Goal of the exercise ::
Counting only the lines below that contain the word "TEAPOT", what is the total? Give it with no other words.

Records for the task ::
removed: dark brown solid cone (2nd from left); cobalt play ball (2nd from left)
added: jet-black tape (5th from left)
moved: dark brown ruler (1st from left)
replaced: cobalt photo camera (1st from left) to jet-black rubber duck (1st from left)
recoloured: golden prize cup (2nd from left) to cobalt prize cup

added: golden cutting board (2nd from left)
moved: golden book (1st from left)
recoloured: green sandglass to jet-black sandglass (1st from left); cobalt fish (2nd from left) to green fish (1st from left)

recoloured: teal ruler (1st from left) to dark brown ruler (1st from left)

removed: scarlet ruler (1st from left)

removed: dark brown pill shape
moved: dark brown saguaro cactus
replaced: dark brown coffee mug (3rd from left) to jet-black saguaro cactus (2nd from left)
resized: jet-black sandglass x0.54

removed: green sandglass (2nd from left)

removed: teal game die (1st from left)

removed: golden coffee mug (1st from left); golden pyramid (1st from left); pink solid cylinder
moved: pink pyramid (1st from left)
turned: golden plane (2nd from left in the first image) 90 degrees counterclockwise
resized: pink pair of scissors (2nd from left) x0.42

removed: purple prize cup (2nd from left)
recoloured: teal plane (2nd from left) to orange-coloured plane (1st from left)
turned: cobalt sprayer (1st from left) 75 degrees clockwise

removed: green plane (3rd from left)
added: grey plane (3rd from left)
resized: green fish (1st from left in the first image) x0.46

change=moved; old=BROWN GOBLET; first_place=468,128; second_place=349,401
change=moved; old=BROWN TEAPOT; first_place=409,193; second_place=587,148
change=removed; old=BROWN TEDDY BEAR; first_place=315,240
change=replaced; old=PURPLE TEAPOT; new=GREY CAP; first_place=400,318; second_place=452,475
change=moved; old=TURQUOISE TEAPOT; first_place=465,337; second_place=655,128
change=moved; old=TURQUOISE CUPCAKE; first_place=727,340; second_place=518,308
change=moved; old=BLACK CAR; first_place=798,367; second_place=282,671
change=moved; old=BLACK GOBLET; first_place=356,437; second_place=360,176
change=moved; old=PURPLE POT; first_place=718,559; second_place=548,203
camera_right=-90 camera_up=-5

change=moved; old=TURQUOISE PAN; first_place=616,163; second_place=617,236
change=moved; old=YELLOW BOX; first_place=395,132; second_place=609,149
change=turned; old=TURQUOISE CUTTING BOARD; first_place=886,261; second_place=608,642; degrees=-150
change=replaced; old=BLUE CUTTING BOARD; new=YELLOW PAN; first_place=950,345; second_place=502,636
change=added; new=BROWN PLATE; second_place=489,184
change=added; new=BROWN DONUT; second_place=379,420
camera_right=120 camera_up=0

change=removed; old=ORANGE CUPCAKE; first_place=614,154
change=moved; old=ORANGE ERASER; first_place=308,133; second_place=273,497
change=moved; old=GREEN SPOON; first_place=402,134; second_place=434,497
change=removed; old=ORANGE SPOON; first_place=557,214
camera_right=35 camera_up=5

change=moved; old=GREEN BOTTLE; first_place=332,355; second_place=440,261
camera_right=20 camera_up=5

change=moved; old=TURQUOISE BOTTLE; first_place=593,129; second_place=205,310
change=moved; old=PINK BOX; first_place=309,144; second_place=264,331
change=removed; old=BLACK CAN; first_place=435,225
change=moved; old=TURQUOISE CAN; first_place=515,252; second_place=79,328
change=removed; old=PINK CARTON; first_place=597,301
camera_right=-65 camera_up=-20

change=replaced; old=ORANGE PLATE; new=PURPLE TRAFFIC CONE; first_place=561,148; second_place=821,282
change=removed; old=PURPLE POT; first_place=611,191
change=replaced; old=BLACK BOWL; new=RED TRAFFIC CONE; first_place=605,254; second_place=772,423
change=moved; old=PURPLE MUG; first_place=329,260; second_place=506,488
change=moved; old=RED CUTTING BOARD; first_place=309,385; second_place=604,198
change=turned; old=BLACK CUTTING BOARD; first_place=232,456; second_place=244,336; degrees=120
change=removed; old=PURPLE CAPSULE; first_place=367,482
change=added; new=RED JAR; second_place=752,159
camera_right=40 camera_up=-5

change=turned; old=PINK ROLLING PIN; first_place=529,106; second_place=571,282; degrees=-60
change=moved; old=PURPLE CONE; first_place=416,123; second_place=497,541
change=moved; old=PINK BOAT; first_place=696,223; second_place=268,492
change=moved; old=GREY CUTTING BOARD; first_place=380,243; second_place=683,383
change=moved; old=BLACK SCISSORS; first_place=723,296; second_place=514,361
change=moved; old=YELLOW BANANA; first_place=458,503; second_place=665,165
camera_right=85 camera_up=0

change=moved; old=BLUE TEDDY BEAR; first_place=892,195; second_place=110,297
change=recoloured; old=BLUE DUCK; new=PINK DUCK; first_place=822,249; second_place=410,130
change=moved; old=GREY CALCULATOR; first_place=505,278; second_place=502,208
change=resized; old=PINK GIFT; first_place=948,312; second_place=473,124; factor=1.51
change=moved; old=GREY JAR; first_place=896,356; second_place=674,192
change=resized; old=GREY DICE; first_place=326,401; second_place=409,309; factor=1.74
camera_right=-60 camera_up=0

Output below ::
3